*What to produce*.
Return each line of the data below exactly, omitting any pictures.

*Provided material*.
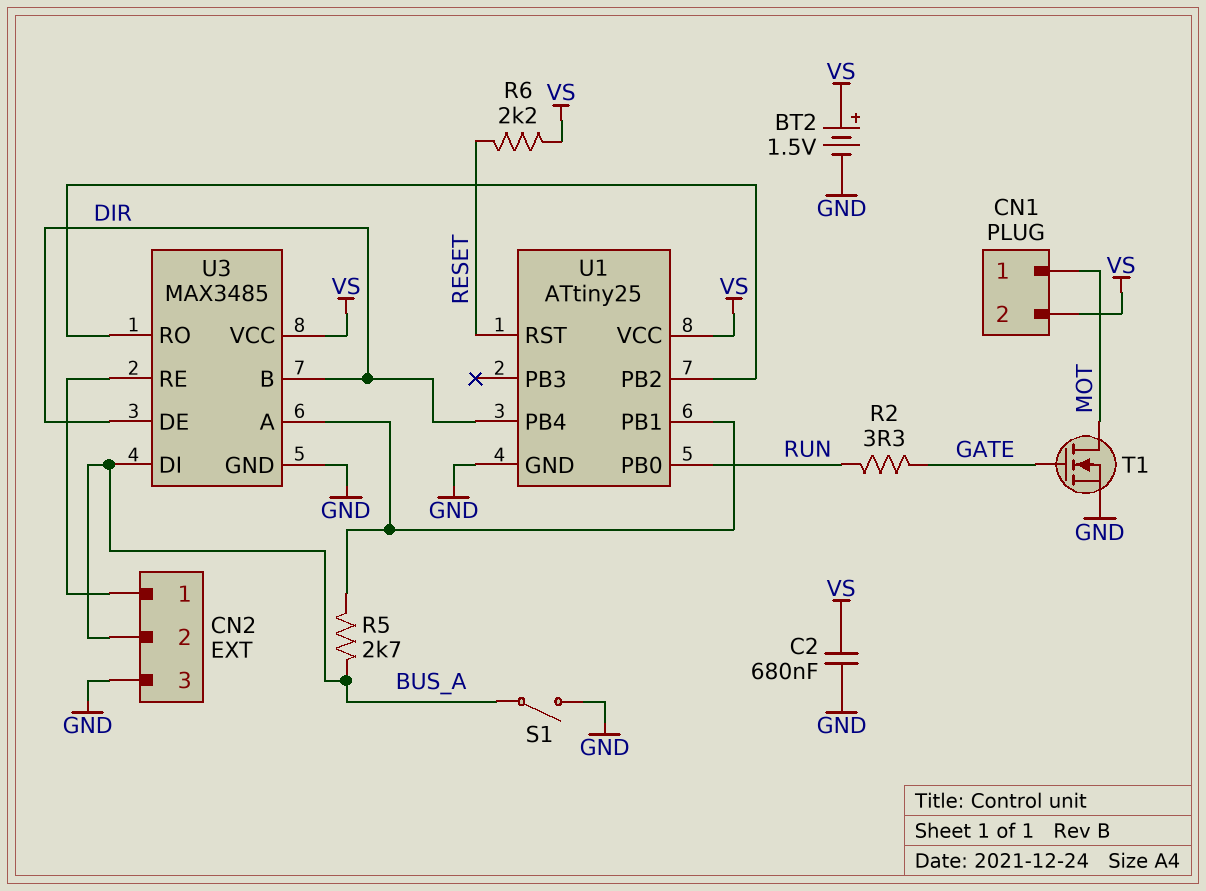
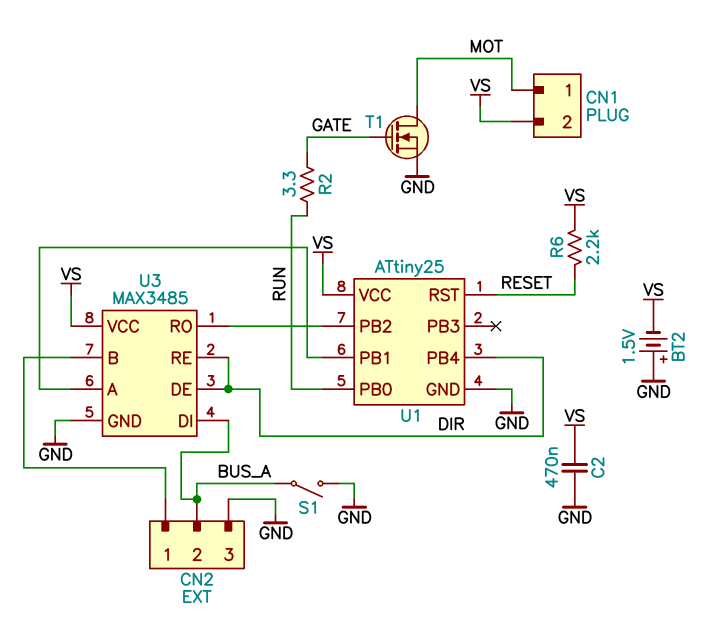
BT2: 1.5V (plus VS, minus GND) -> 1.5V (plus GND, minus VS)
C2: 680nF (GND, VS) -> 470nF (GND, VS)
R5: 2.7k (BUS_A, U1/PB1) -> none
U3 pin B: DIR -> CN2/1
U3 pin RE: CN2/1 -> DIR

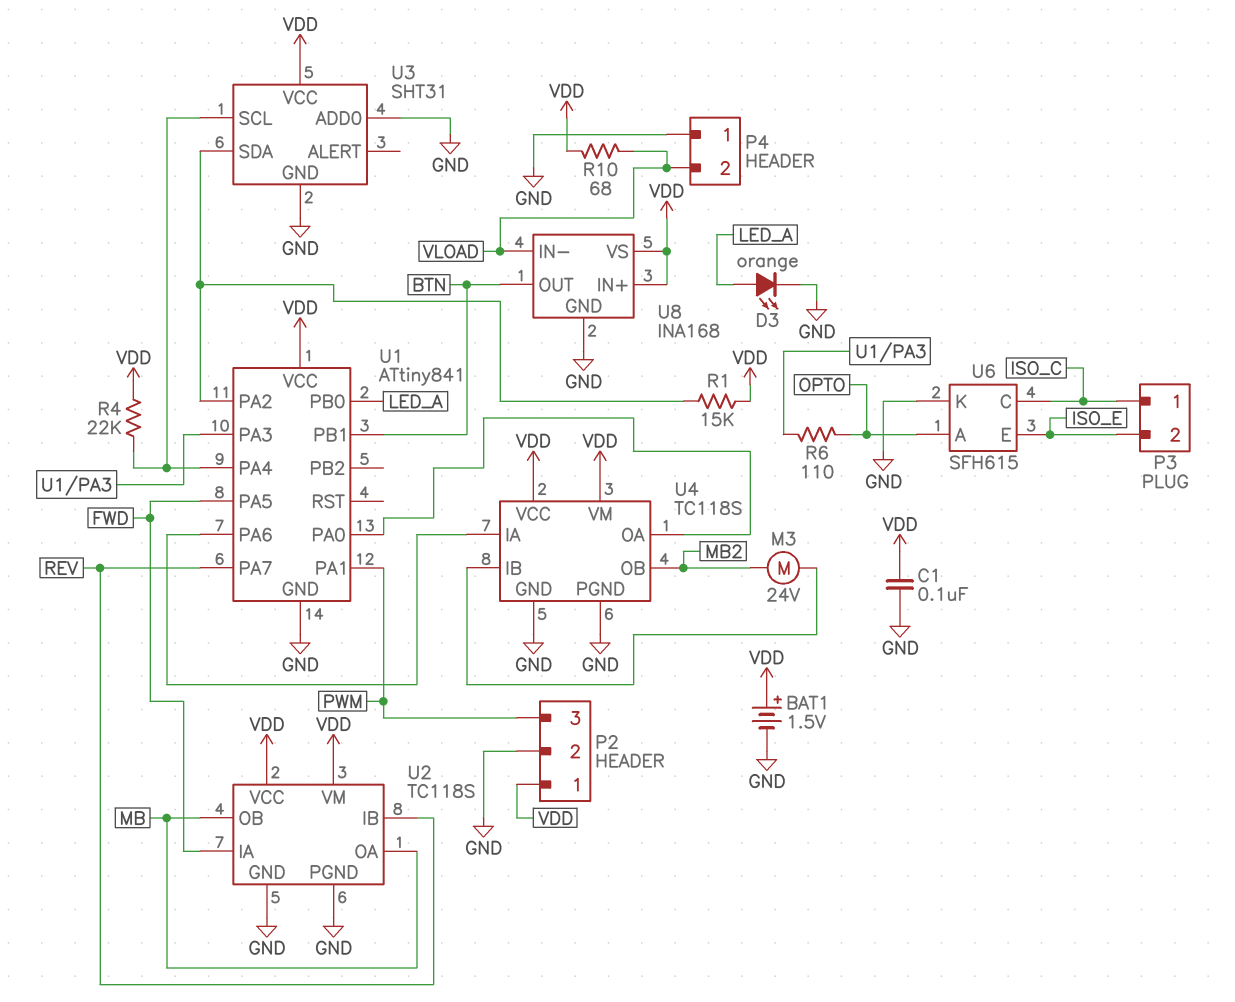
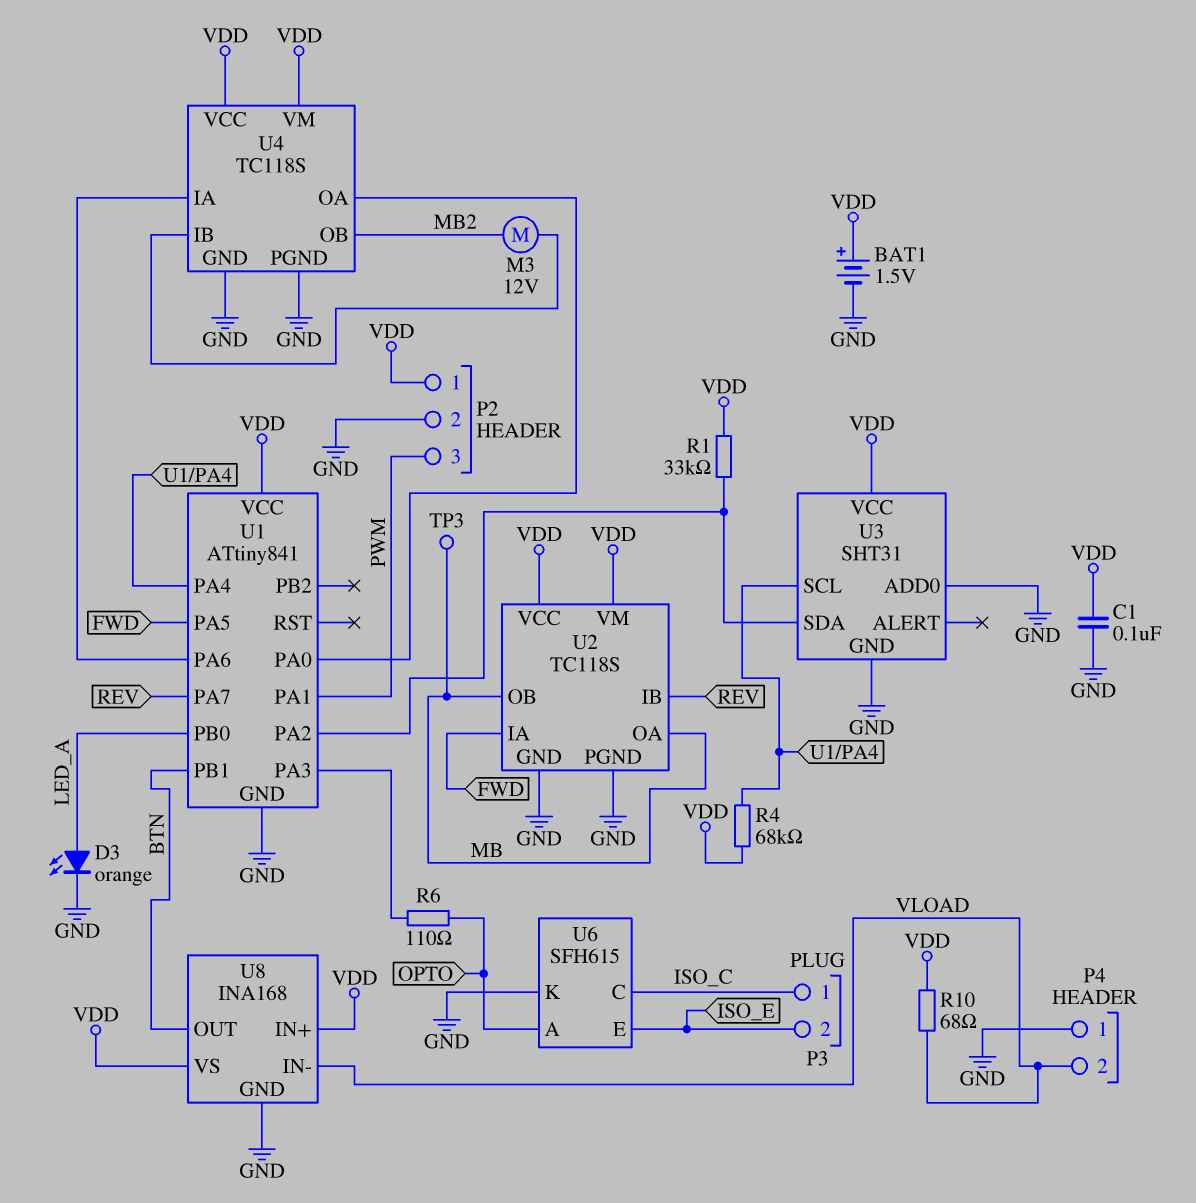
M3: motor 24V (MB2, U4/IB) -> motor 12V (MB2, U4/IB)
R1: 15k (U1/PA2, VDD) -> 33k (U1/PA2, VDD)
R4: 22k (U1/PA4, VDD) -> 68k (U1/PA4, VDD)
TP3: none -> test point (MB)

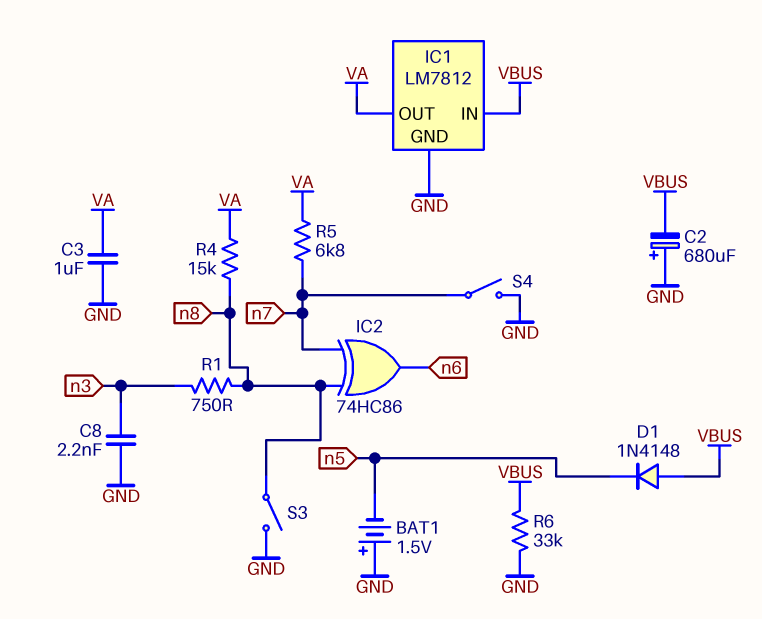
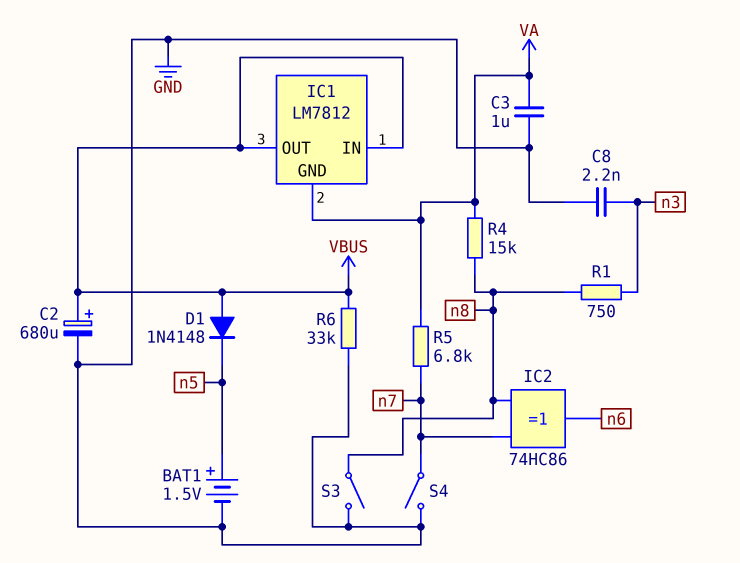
BAT1: 1.5V (plus GND, minus n5) -> 1.5V (plus n5, minus GND)
C2: 680uF (plus GND, minus VBUS) -> 680uF (plus VBUS, minus GND)
IC1 pin GND: GND -> VA
IC1 pin OUT: VA -> VBUS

*Answer to the exercise*.
BT2: 1.5V (plus VS, minus GND) -> 1.5V (plus GND, minus VS)
C2: 680nF (GND, VS) -> 470nF (GND, VS)
R5: 2.7k (BUS_A, U1/PB1) -> none
U3 pin B: DIR -> CN2/1
U3 pin RE: CN2/1 -> DIR

M3: motor 24V (MB2, U4/IB) -> motor 12V (MB2, U4/IB)
R1: 15k (U1/PA2, VDD) -> 33k (U1/PA2, VDD)
R4: 22k (U1/PA4, VDD) -> 68k (U1/PA4, VDD)
TP3: none -> test point (MB)

BAT1: 1.5V (plus GND, minus n5) -> 1.5V (plus n5, minus GND)
C2: 680uF (plus GND, minus VBUS) -> 680uF (plus VBUS, minus GND)
IC1 pin GND: GND -> VA
IC1 pin OUT: VA -> VBUS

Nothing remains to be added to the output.